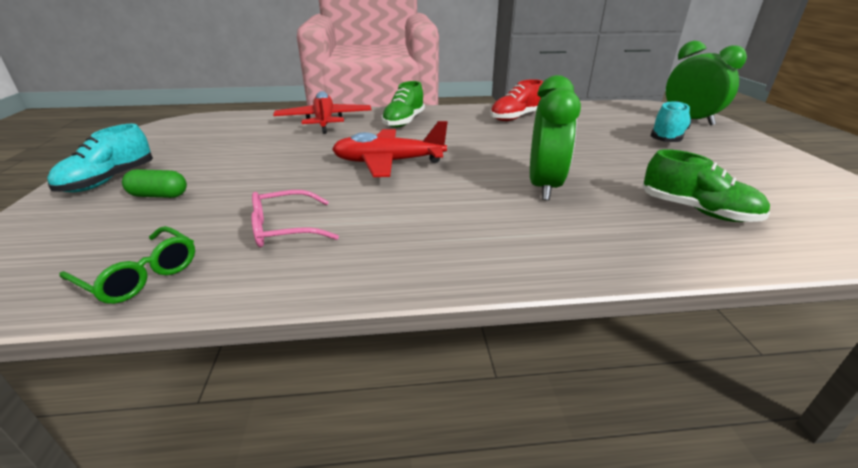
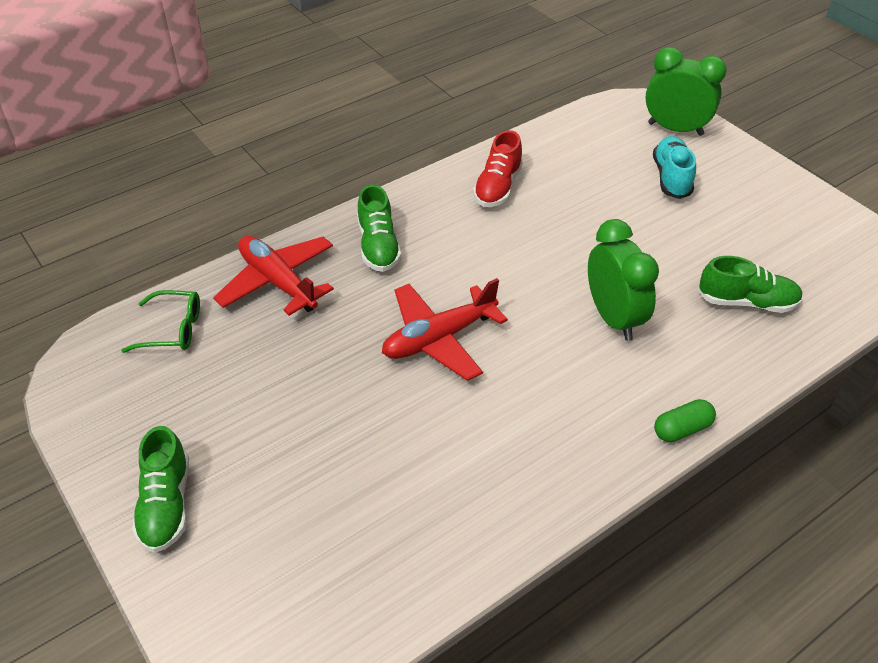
camera: 30 degrees left, 15 degrees up
(109, 180) = (166, 504): turquoise shoe -> green shoe
(141, 275) = (390, 590): green glasses -> green glasses (173, 329)
(159, 195) = (262, 499): green capsule -> green capsule (682, 429)
(284, 229) = (444, 482): pink glasses -> none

» **EXERCISE DETAILS**
Show me all lines in the records that contain "green".

» **RESPONSE BELOW**
(109, 180) = (166, 504): turquoise shoe -> green shoe
(141, 275) = (390, 590): green glasses -> green glasses (173, 329)
(159, 195) = (262, 499): green capsule -> green capsule (682, 429)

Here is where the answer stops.